Saved data entries:
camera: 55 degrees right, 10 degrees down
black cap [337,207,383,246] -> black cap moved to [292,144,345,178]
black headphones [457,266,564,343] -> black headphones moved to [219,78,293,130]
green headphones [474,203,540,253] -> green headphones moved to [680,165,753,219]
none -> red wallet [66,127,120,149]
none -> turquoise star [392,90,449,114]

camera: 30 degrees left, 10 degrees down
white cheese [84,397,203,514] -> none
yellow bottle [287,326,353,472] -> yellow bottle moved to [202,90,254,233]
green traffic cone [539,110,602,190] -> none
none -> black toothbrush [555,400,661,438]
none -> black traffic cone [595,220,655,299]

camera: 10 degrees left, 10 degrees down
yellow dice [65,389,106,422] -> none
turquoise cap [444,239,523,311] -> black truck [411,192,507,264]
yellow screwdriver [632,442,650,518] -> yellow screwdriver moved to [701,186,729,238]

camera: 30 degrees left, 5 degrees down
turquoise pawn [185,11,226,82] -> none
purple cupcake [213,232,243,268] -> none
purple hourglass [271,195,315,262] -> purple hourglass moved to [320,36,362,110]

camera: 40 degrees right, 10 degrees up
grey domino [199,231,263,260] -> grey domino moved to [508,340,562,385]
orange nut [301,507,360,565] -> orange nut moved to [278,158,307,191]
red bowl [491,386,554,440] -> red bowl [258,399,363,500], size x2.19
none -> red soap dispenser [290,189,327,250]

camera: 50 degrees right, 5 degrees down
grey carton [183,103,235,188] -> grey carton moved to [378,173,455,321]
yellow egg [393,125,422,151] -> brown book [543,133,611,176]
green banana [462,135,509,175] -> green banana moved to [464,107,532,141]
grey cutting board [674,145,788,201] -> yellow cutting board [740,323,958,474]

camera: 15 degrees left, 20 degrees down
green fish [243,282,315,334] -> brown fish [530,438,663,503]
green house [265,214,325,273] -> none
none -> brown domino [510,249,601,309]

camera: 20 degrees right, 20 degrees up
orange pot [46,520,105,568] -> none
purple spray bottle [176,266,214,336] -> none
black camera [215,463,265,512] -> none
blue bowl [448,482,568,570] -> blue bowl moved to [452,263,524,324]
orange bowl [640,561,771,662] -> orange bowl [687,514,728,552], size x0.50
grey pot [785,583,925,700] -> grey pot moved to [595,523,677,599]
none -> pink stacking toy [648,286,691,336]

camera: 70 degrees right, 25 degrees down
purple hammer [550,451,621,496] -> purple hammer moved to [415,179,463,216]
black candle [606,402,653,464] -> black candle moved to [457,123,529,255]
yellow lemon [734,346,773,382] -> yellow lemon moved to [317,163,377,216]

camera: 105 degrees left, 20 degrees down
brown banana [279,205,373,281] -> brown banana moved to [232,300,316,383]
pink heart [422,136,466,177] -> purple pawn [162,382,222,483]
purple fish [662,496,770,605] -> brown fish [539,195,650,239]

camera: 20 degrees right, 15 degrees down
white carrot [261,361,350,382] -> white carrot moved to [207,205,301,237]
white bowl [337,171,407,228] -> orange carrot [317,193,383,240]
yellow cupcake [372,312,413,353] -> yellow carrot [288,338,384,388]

▸ Task
All lines starting at the one holding "grey pot [785,583,925,700]" and ending at the last line above must be output exactly, and no other line may appear.

▸ Problem solution
grey pot [785,583,925,700] -> grey pot moved to [595,523,677,599]
none -> pink stacking toy [648,286,691,336]

camera: 70 degrees right, 25 degrees down
purple hammer [550,451,621,496] -> purple hammer moved to [415,179,463,216]
black candle [606,402,653,464] -> black candle moved to [457,123,529,255]
yellow lemon [734,346,773,382] -> yellow lemon moved to [317,163,377,216]

camera: 105 degrees left, 20 degrees down
brown banana [279,205,373,281] -> brown banana moved to [232,300,316,383]
pink heart [422,136,466,177] -> purple pawn [162,382,222,483]
purple fish [662,496,770,605] -> brown fish [539,195,650,239]

camera: 20 degrees right, 15 degrees down
white carrot [261,361,350,382] -> white carrot moved to [207,205,301,237]
white bowl [337,171,407,228] -> orange carrot [317,193,383,240]
yellow cupcake [372,312,413,353] -> yellow carrot [288,338,384,388]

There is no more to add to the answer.